[YOUR GOAL]: Please copy each line of the records below that includes the word "none".

[PROVIDED ENTRIES]:
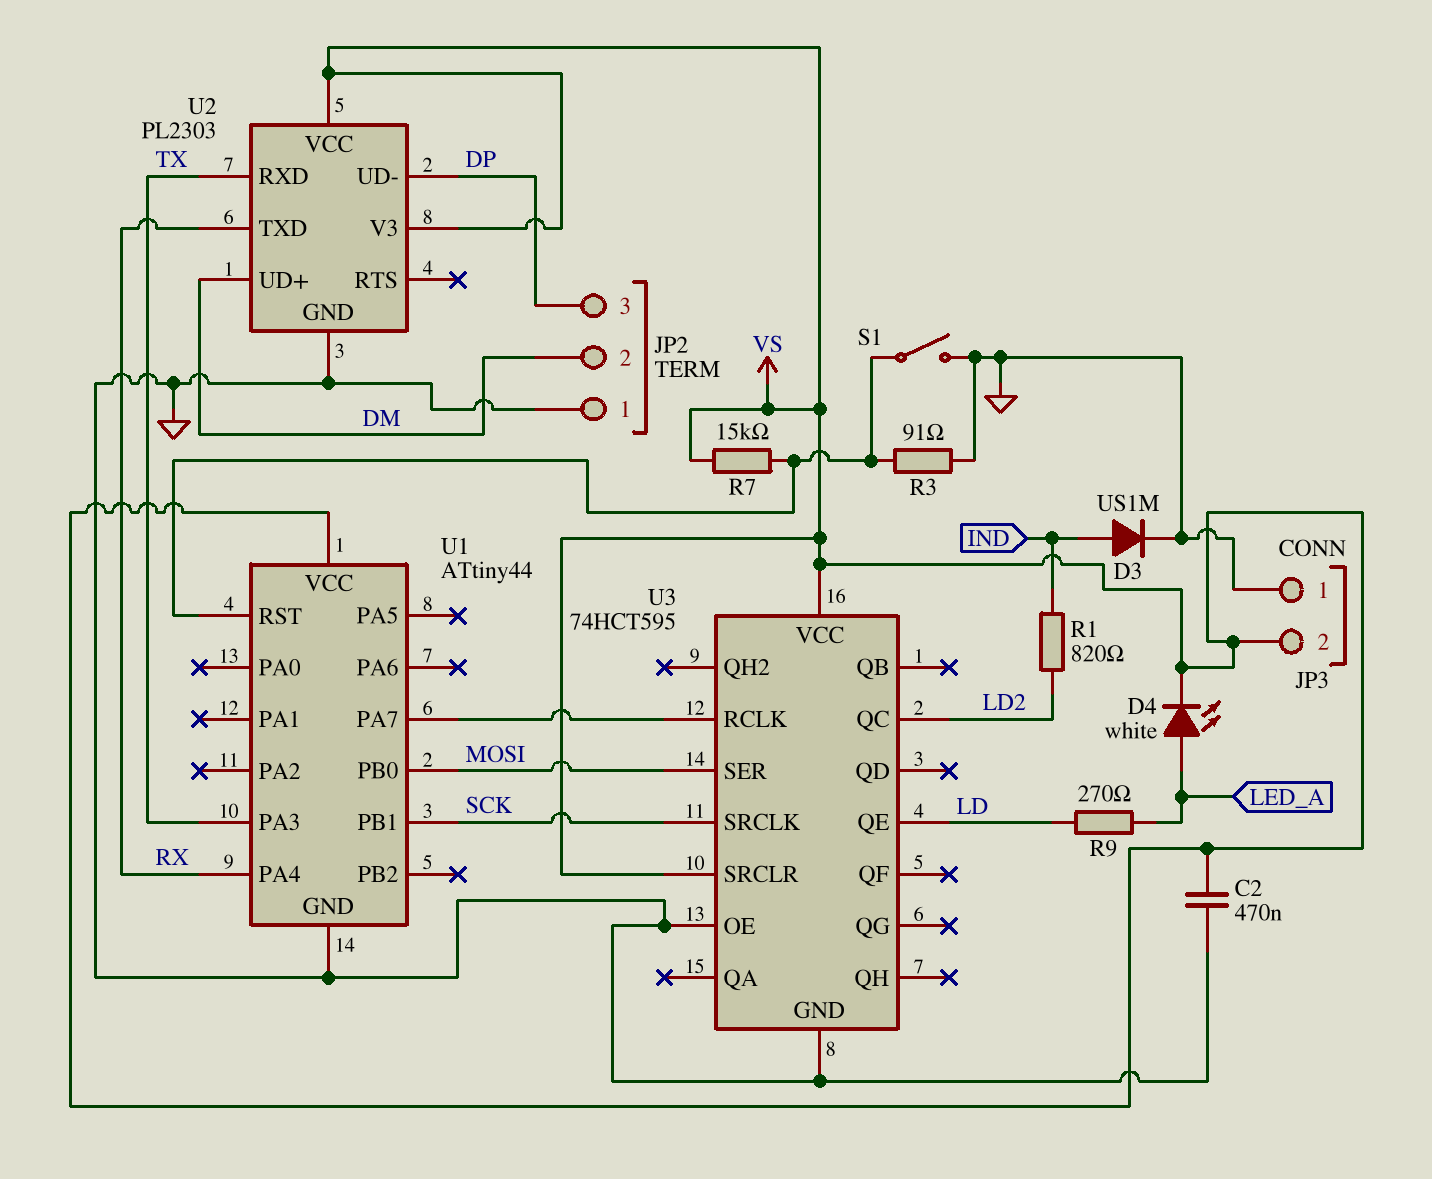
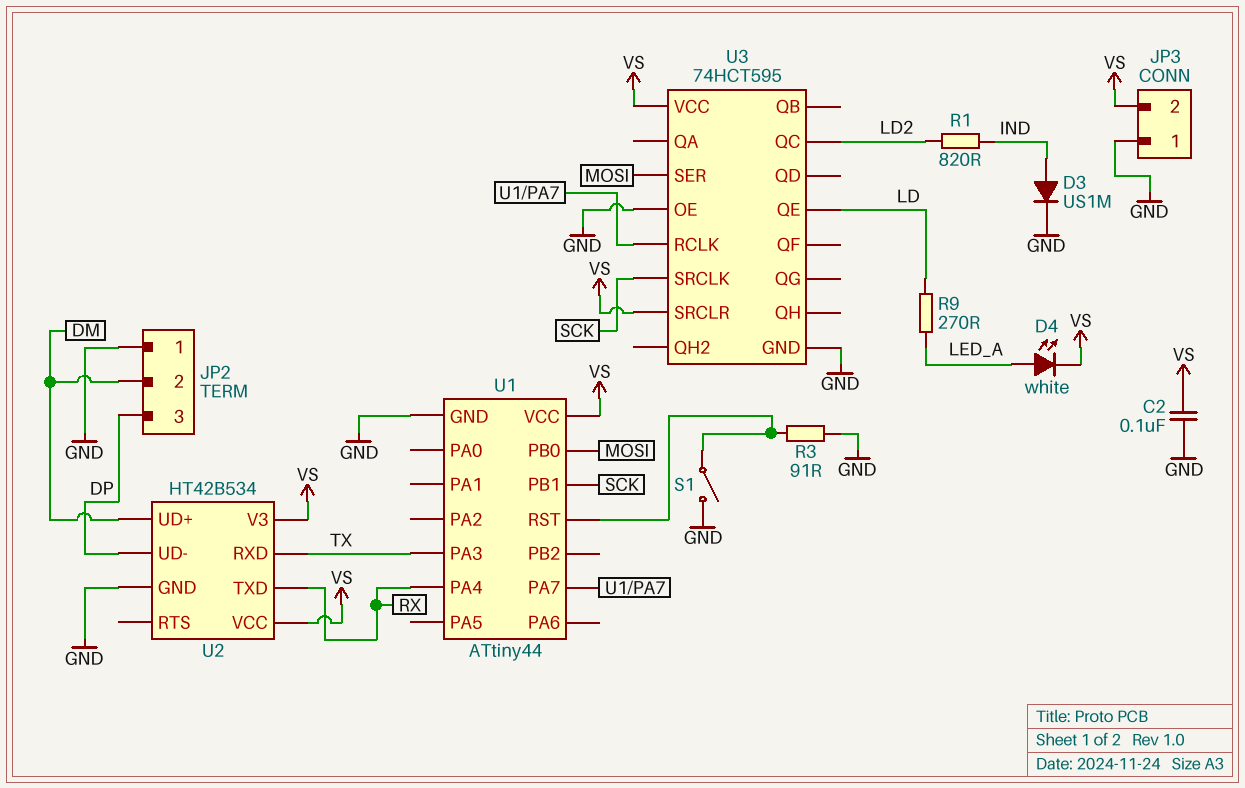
C2: 470nF (GND, VS) -> 100nF (GND, VS)
R7: 15k (U1/RST, VS) -> none
U2: PL2303 -> HT42B534

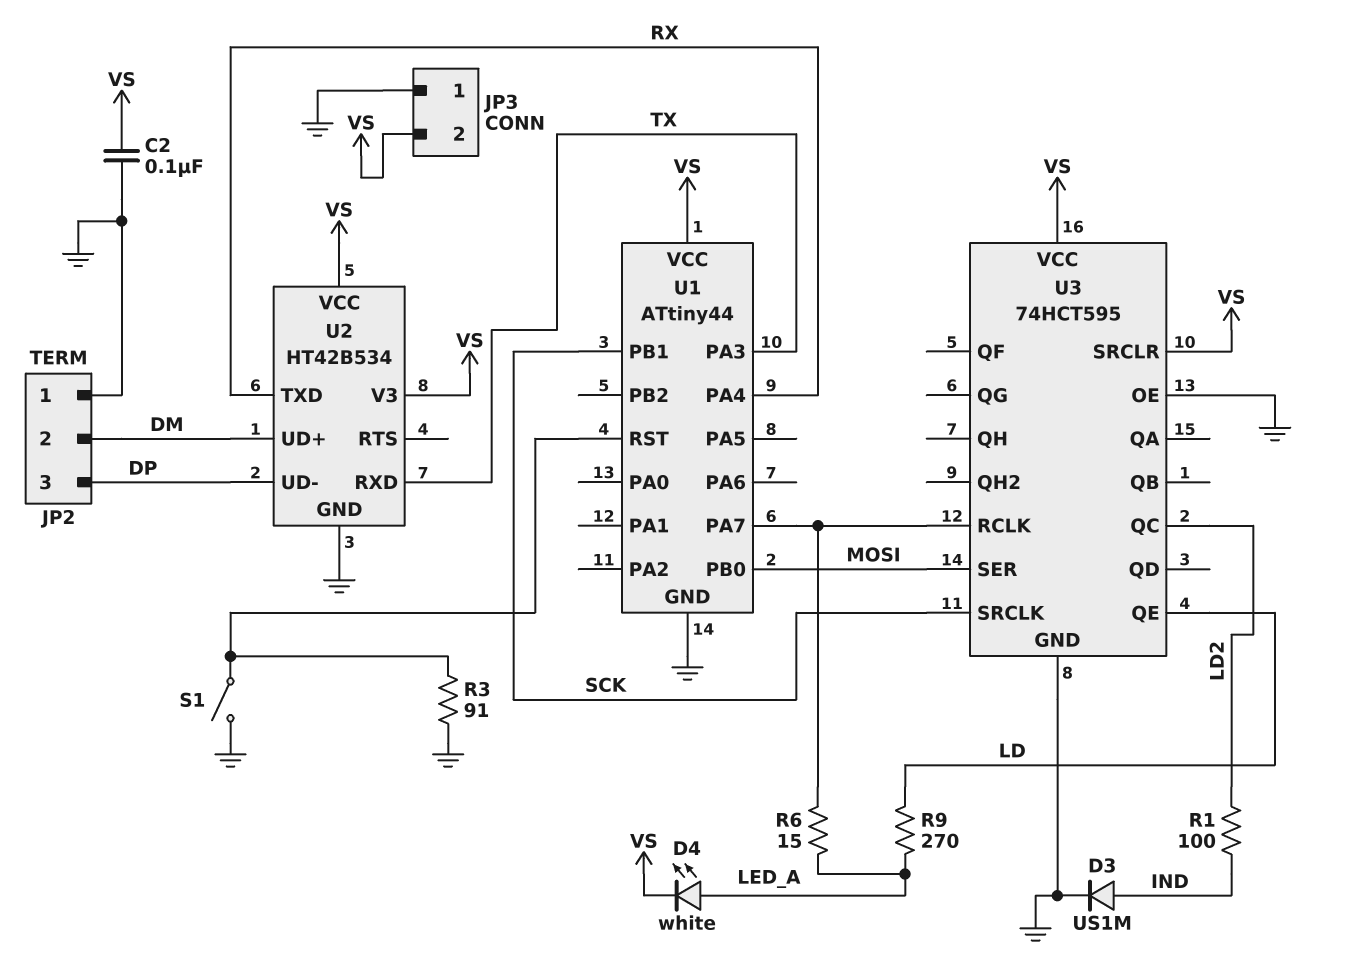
R1: 820 (IND, LD2) -> 100 (IND, LD2)
R6: none -> 15 (LED_A, U1/PA7)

[YOUR SOLUTION]:
R7: 15k (U1/RST, VS) -> none
R6: none -> 15 (LED_A, U1/PA7)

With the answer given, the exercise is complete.